Top of DATA TO PROCESS
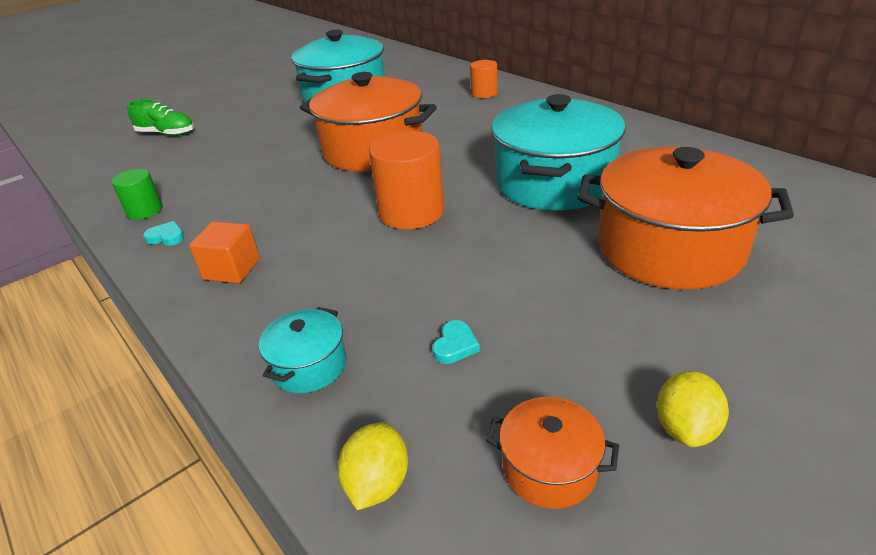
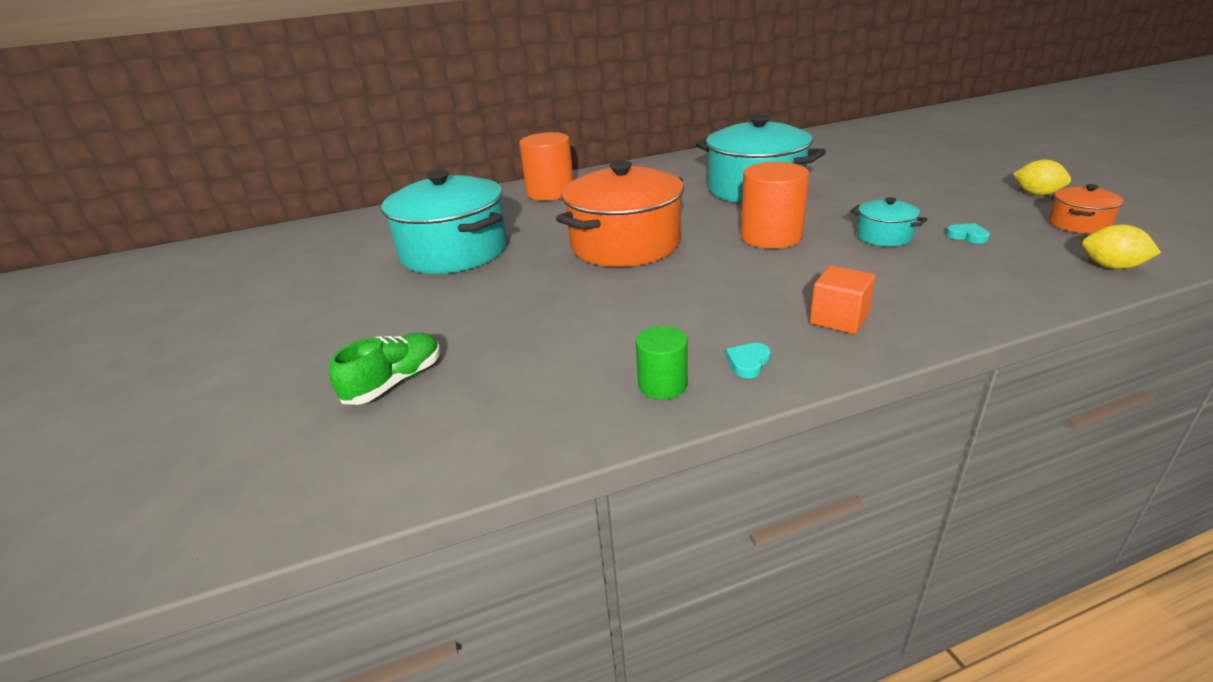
camera: 70 degrees left, 5 degrees down
turquoise pot [259,307,346,393] -> turquoise pot moved to [850,197,928,246]
orange cylinder [470,60,498,98] -> orange cylinder [519,132,574,201], size x1.77
orange pot [578,147,794,290] -> none

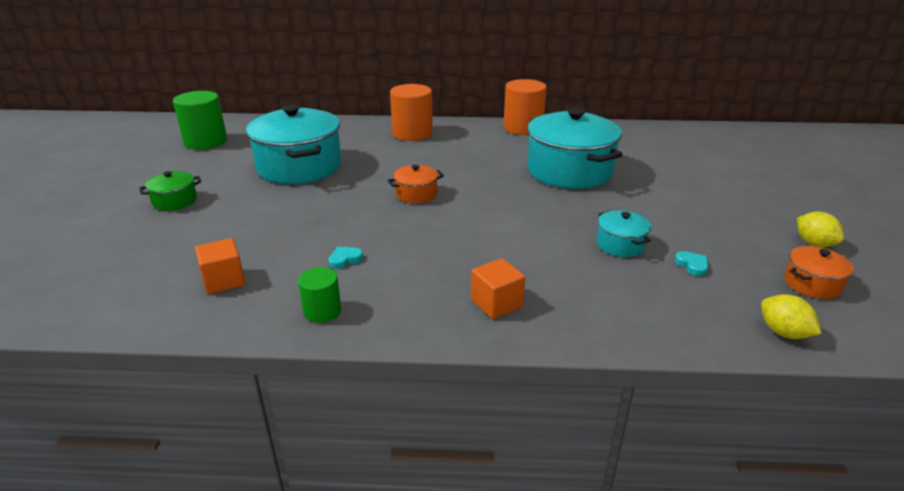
camera: 20 degrees right, 0 degrees up
green shoe [330,333,440,405] -> none
orange pot [556,160,684,267] -> orange pot [388,165,444,203], size x0.46
turquoise heart [726,343,771,378] -> turquoise heart moved to [329,247,363,269]
orange cylinder [740,162,809,249] -> orange cylinder moved to [504,79,547,135]
none -> green pot [139,171,201,211]
none -> green cylinder [173,91,227,150]
none -> orange cube [195,238,245,294]

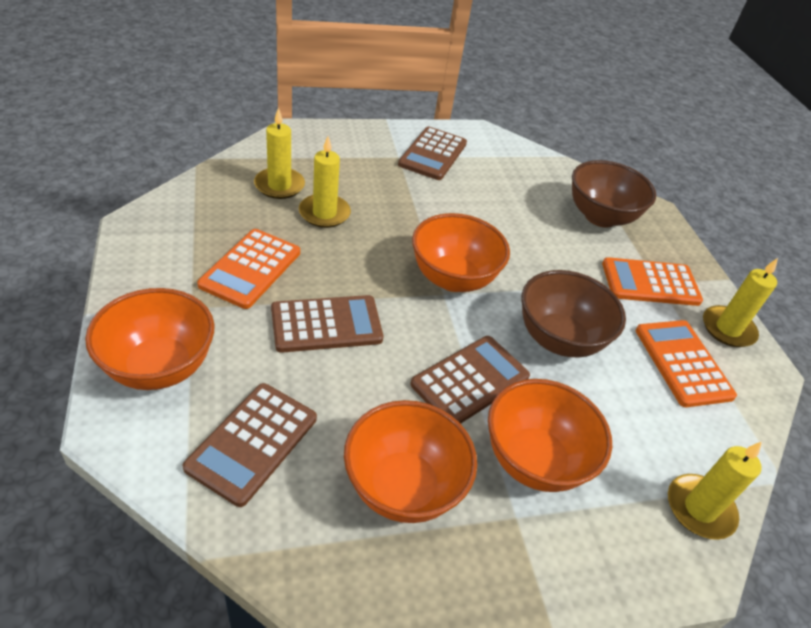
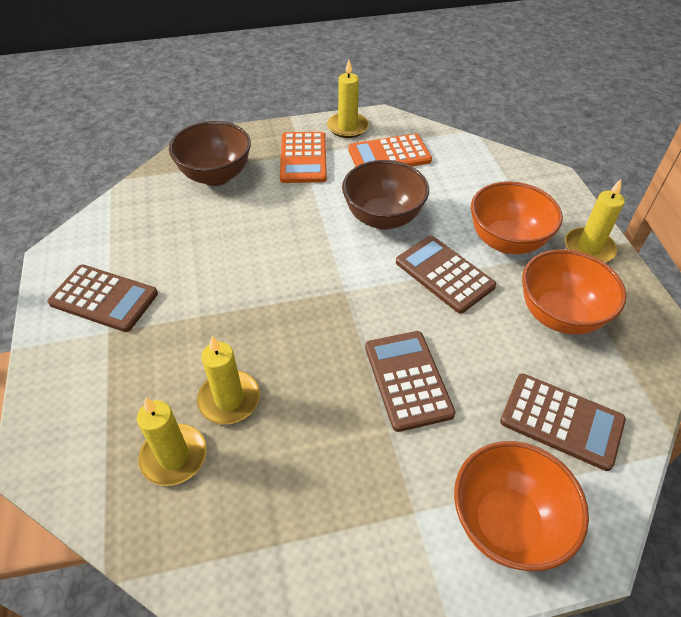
camera: 85 degrees left, 5 degrees up
orange calculator [197,229,300,309] -> none
orange bowl [412,213,510,292] -> none
yellow candle [668,442,762,540] -> yellow candle moved to [565,179,625,263]

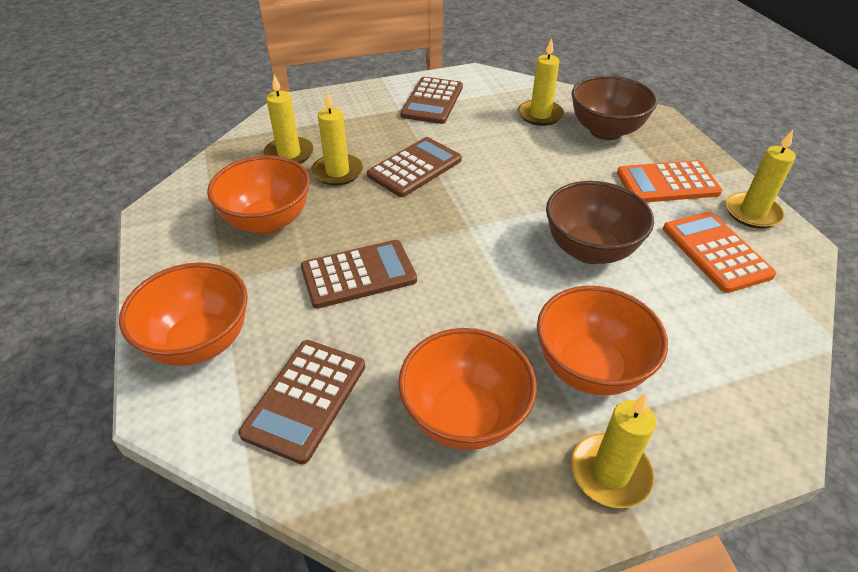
camera: 85 degrees right, 5 degrees down
brown calculator [396,236,496,313] -> brown calculator moved to [367,137,462,197]
none -> orange bowl [207,155,310,234]
none -> yellow candle [518,38,564,126]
Bottom of DATA TO PROCESS
## PROBLEM STATEMENT:
The expected answer is an exact copy of the lines above, beginning at the line with "camera: 20 degrees right, 0 degrees up" and ending at the line with "none -> orange cube [195,238,245,294]", with both ends in.

## OUTPUT FOR THIS TASK:
camera: 20 degrees right, 0 degrees up
green shoe [330,333,440,405] -> none
orange pot [556,160,684,267] -> orange pot [388,165,444,203], size x0.46
turquoise heart [726,343,771,378] -> turquoise heart moved to [329,247,363,269]
orange cylinder [740,162,809,249] -> orange cylinder moved to [504,79,547,135]
none -> green pot [139,171,201,211]
none -> green cylinder [173,91,227,150]
none -> orange cube [195,238,245,294]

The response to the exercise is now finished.